Extract the line that contains "[(518,282),(508,288),(510,291),(520,285),(518,282)]" and every line after it through the end of the records below, exactly as written, leaving out any pictures.

_Material supplied_.

+---+

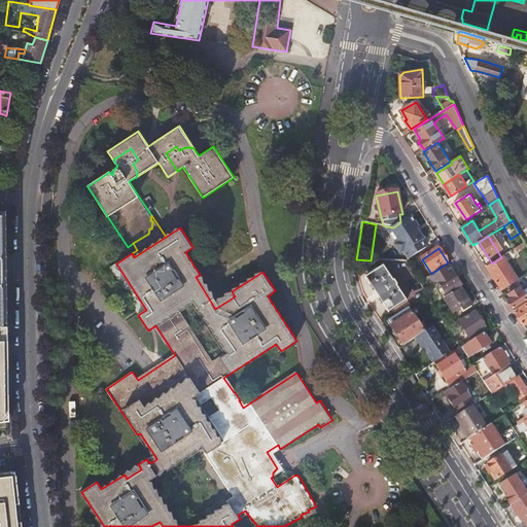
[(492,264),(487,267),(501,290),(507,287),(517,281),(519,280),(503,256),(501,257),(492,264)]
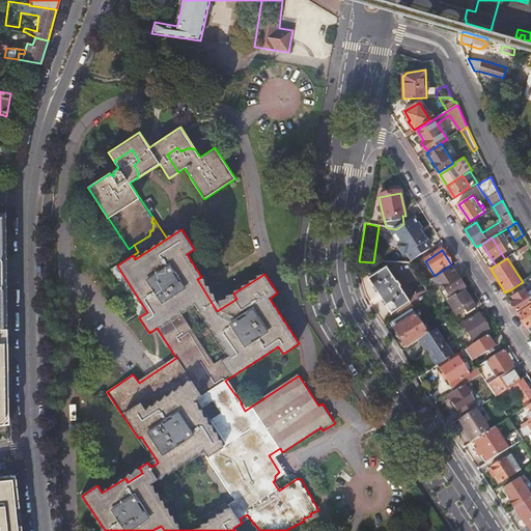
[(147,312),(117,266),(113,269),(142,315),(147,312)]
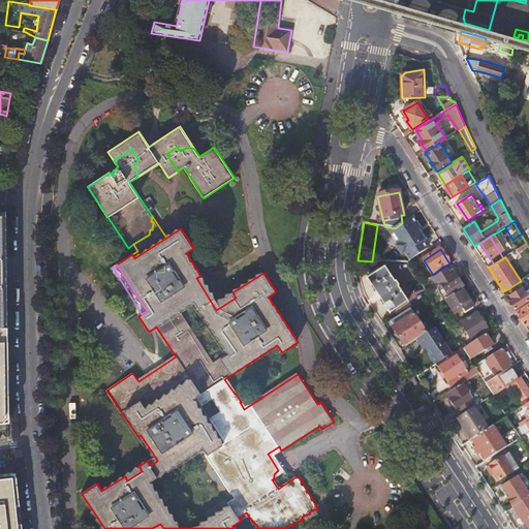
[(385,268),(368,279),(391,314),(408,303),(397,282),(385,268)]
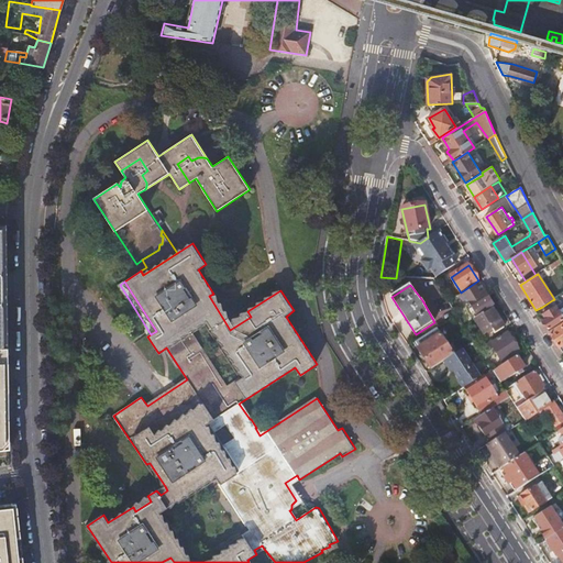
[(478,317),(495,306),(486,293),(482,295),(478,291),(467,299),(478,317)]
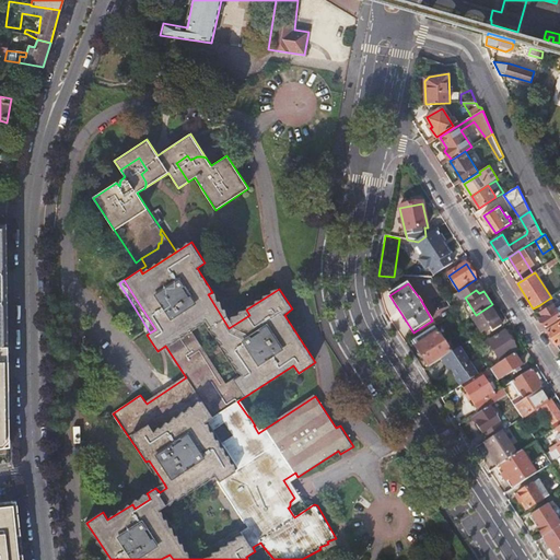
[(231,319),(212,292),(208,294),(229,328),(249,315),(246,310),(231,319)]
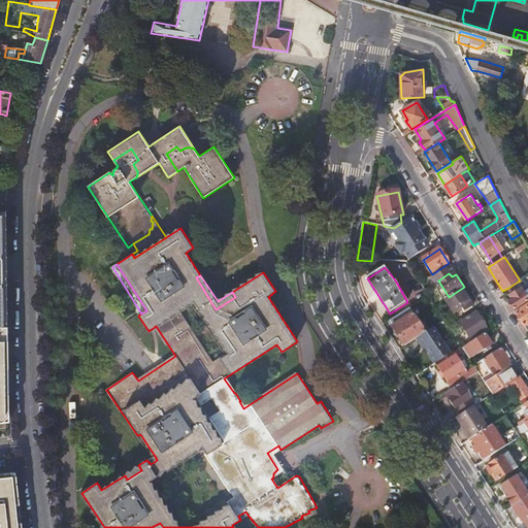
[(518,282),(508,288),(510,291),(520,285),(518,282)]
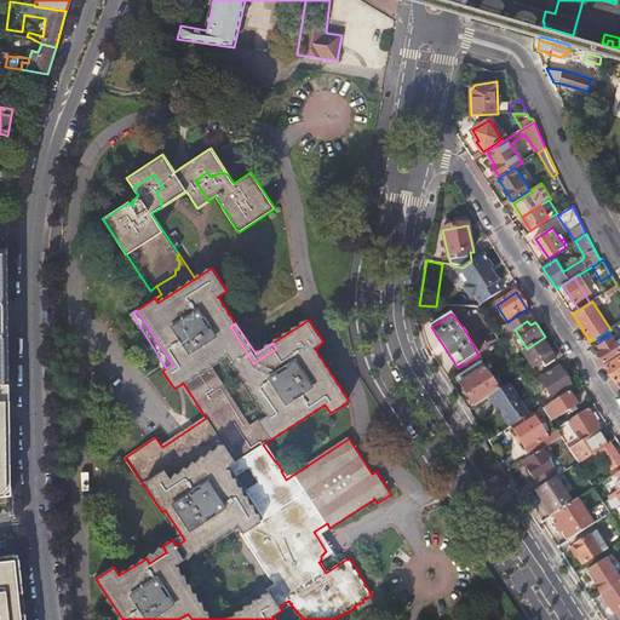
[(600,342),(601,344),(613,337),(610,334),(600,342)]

+---+

_Final answer_.
[(518,282),(508,288),(510,291),(520,285),(518,282)]
[(600,342),(601,344),(613,337),(610,334),(600,342)]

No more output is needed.